(Task statement):
Reproduce all the entries exactly and keep the pictures out.

(Dataset):

* * *

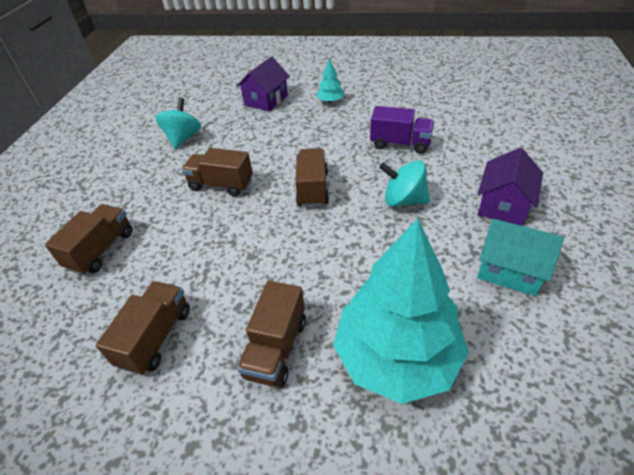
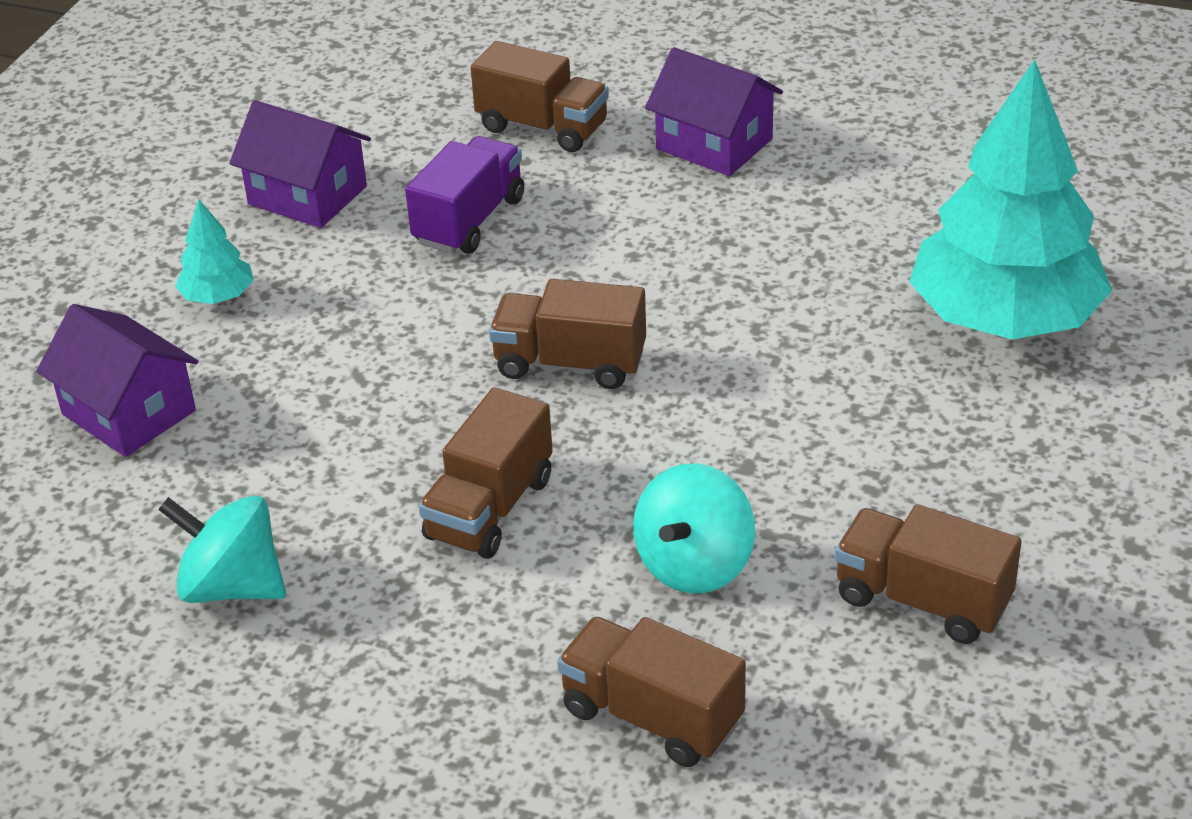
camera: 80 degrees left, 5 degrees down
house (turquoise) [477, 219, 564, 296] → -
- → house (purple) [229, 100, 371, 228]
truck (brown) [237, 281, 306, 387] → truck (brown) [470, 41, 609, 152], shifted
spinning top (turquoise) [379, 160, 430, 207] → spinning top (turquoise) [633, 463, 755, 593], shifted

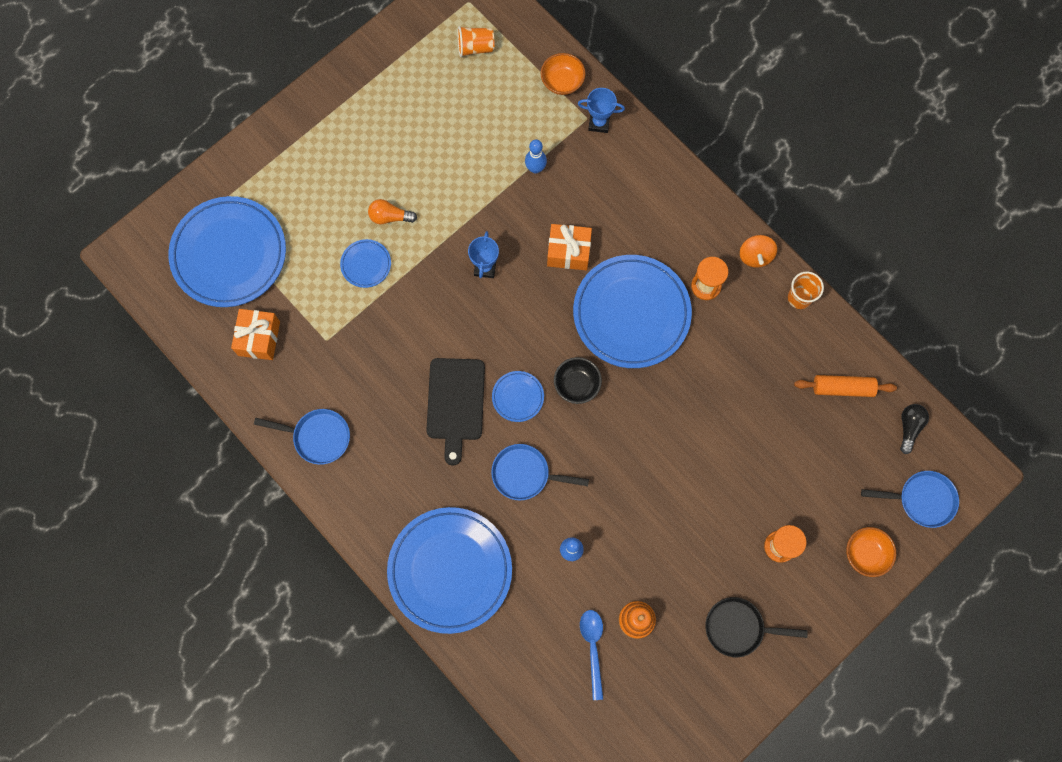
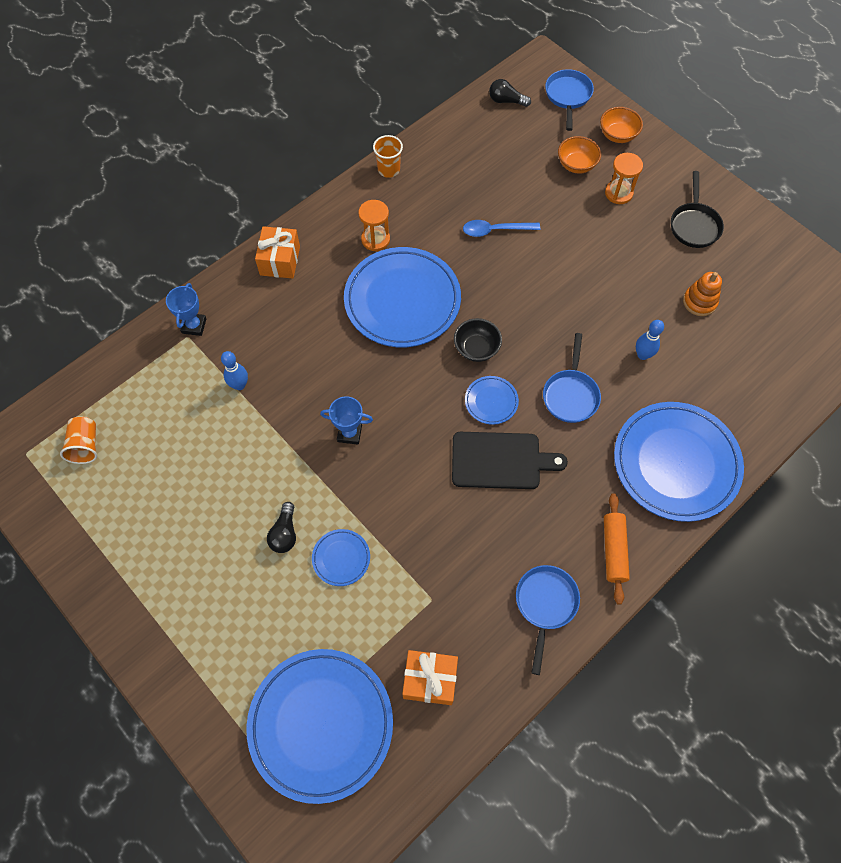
camera: 90 degrees left, 10 degrees down
spinning top (orange) [740, 235, 777, 268] → -
bowl (orange) [541, 53, 586, 95] → bowl (orange) [558, 136, 601, 174], shifted
gift (orange) [547, 224, 592, 270] → gift (orange) [255, 226, 300, 278], shifted
spoon (blue) [580, 610, 603, 700] → spoon (blue) [463, 220, 540, 237], shifted
rolling pin (orange) [794, 375, 897, 397] → rolling pin (orange) [604, 493, 630, 605], shifted
light bulb (orange) [368, 199, 417, 224] → light bulb (black) [267, 502, 296, 553]

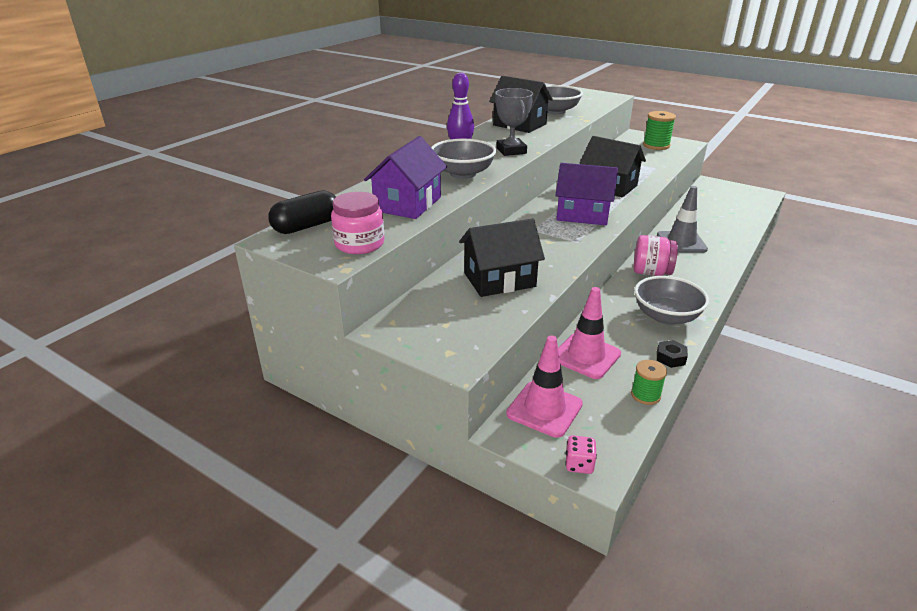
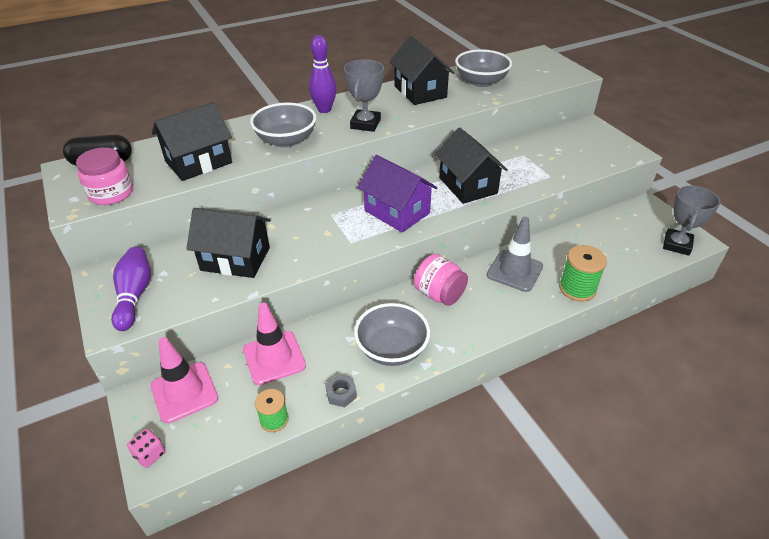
camera: 30 degrees right, 10 degrees up
- → bowling pin (purple) [111, 247, 151, 331]
- → trophy (grey) [663, 186, 720, 256]
spool (green) [643, 111, 676, 150] → spool (green) [559, 245, 607, 302], shifted
house (purple) [364, 136, 447, 219] → house (black) [152, 102, 232, 181]
nut (black) [657, 340, 688, 368] → nut (grey) [325, 374, 357, 407]

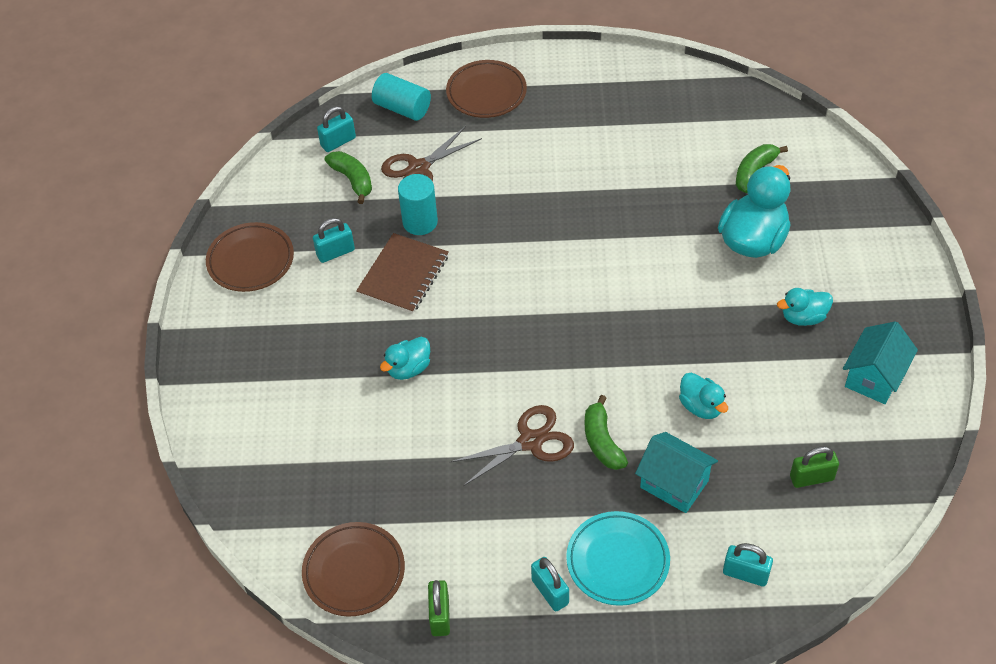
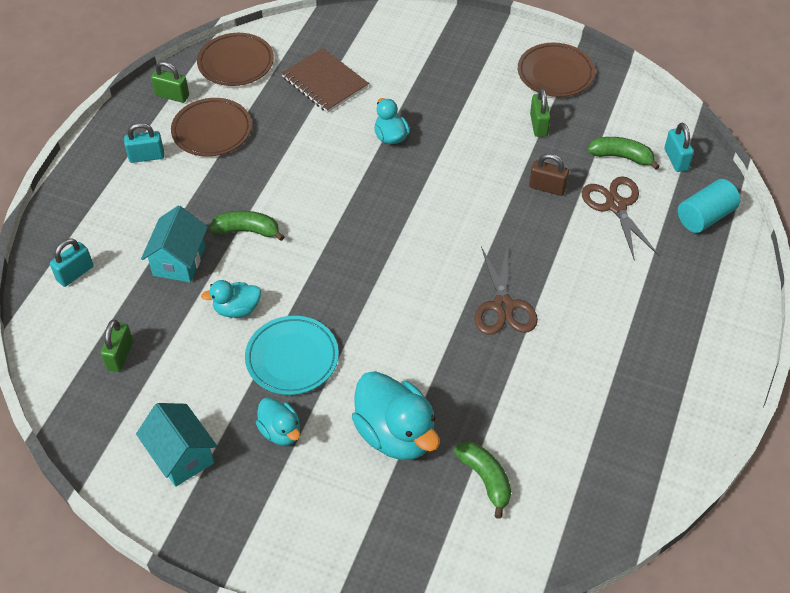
camera: 110 degrees right, 0 degrees up
notebook (brown) [356, 233, 449, 314] → notebook (brown) [281, 48, 369, 113], shifted
plate (brown) [446, 60, 527, 118] → plate (brown) [171, 98, 252, 157], shifted
scissors (brown) [450, 405, 574, 486] → scissors (brown) [474, 244, 538, 335], shifted
plate (turquoise) [566, 511, 670, 606] → plate (turquoise) [245, 316, 339, 395], shifted
cylinder (turquoise) [398, 174, 438, 235] → padlock (brown) [529, 153, 569, 196]
padlock (turquoise) [313, 218, 355, 263] → padlock (green) [530, 88, 551, 137]
banana (green) [324, 151, 372, 204] → banana (green) [588, 137, 660, 170], 150 degrees counterclockwise
house (turquoise) [635, 432, 718, 513] → house (turquoise) [141, 205, 208, 282], 45 degrees counterclockwise
duck (turquoise) [777, 288, 833, 326] → duck (turquoise) [256, 398, 300, 446], 135 degrees clockwise

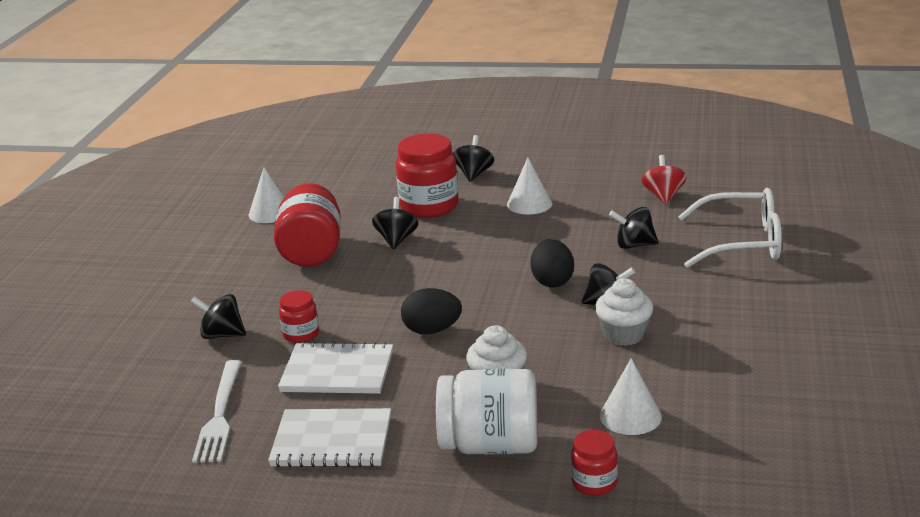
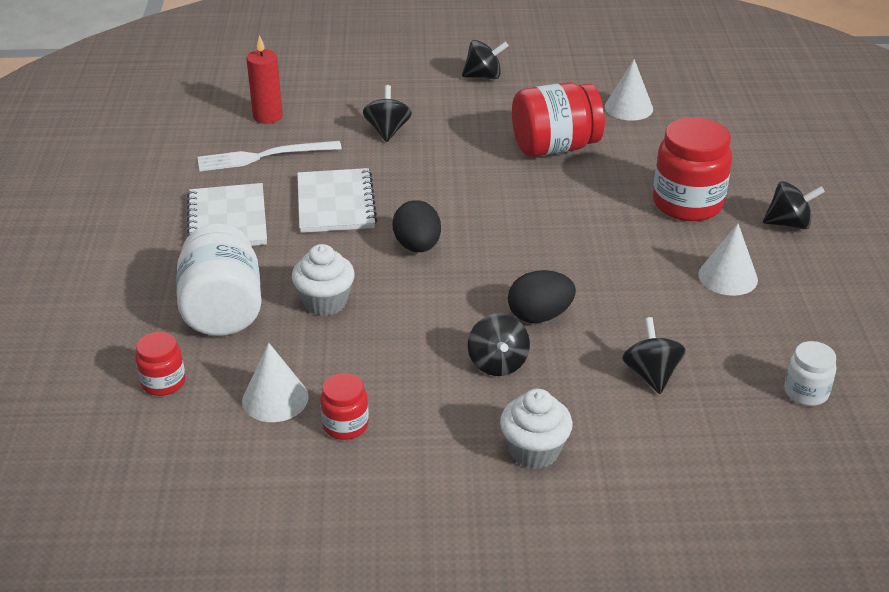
camera: 75 degrees right, 10 degrees up
glasses (white) [678, 188, 782, 268] → -
- → candle (red) [247, 35, 283, 124]
jar (red) [279, 290, 319, 343] → jar (red) [320, 373, 369, 440], shifted
spinning top (black) [372, 197, 418, 249] → spinning top (black) [462, 40, 509, 79], shifted
cupcake (white) [595, 278, 653, 346] → cupcake (white) [500, 389, 573, 469], shifted
spinning top (red) [641, 155, 686, 205] → jar (white) [784, 341, 837, 406]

* * *

(Output for this task):
camera: 80 degrees left, 5 degrees down
house (turquoise) [477, 219, 564, 296] → -
- → house (purple) [229, 100, 371, 228]
truck (brown) [237, 281, 306, 387] → truck (brown) [470, 41, 609, 152], shifted
spinning top (turquoise) [379, 160, 430, 207] → spinning top (turquoise) [633, 463, 755, 593], shifted

camera: 90 degrees left, 10 degrees down
spinning top (orange) [740, 235, 777, 268] → -
bowl (orange) [541, 53, 586, 95] → bowl (orange) [558, 136, 601, 174], shifted
gift (orange) [547, 224, 592, 270] → gift (orange) [255, 226, 300, 278], shifted
spoon (blue) [580, 610, 603, 700] → spoon (blue) [463, 220, 540, 237], shifted
rolling pin (orange) [794, 375, 897, 397] → rolling pin (orange) [604, 493, 630, 605], shifted
light bulb (orange) [368, 199, 417, 224] → light bulb (black) [267, 502, 296, 553]

camera: 30 degrees right, 10 degrees up
- → bowling pin (purple) [111, 247, 151, 331]
- → trophy (grey) [663, 186, 720, 256]
spool (green) [643, 111, 676, 150] → spool (green) [559, 245, 607, 302], shifted
house (purple) [364, 136, 447, 219] → house (black) [152, 102, 232, 181]
nut (black) [657, 340, 688, 368] → nut (grey) [325, 374, 357, 407]

camera: 110 degrees right, 0 degrees up
notebook (brown) [356, 233, 449, 314] → notebook (brown) [281, 48, 369, 113], shifted
plate (brown) [446, 60, 527, 118] → plate (brown) [171, 98, 252, 157], shifted
scissors (brown) [450, 405, 574, 486] → scissors (brown) [474, 244, 538, 335], shifted
plate (turquoise) [566, 511, 670, 606] → plate (turquoise) [245, 316, 339, 395], shifted
cylinder (turquoise) [398, 174, 438, 235] → padlock (brown) [529, 153, 569, 196]
padlock (turquoise) [313, 218, 355, 263] → padlock (green) [530, 88, 551, 137]
banana (green) [324, 151, 372, 204] → banana (green) [588, 137, 660, 170], 150 degrees counterclockwise
house (turquoise) [635, 432, 718, 513] → house (turquoise) [141, 205, 208, 282], 45 degrees counterclockwise
duck (turquoise) [777, 288, 833, 326] → duck (turquoise) [256, 398, 300, 446], 135 degrees clockwise

camera: 75 degrees right, 10 degrees up
glasses (white) [678, 188, 782, 268] → -
- → candle (red) [247, 35, 283, 124]
jar (red) [279, 290, 319, 343] → jar (red) [320, 373, 369, 440], shifted
spinning top (black) [372, 197, 418, 249] → spinning top (black) [462, 40, 509, 79], shifted
cupcake (white) [595, 278, 653, 346] → cupcake (white) [500, 389, 573, 469], shifted
spinning top (red) [641, 155, 686, 205] → jar (white) [784, 341, 837, 406]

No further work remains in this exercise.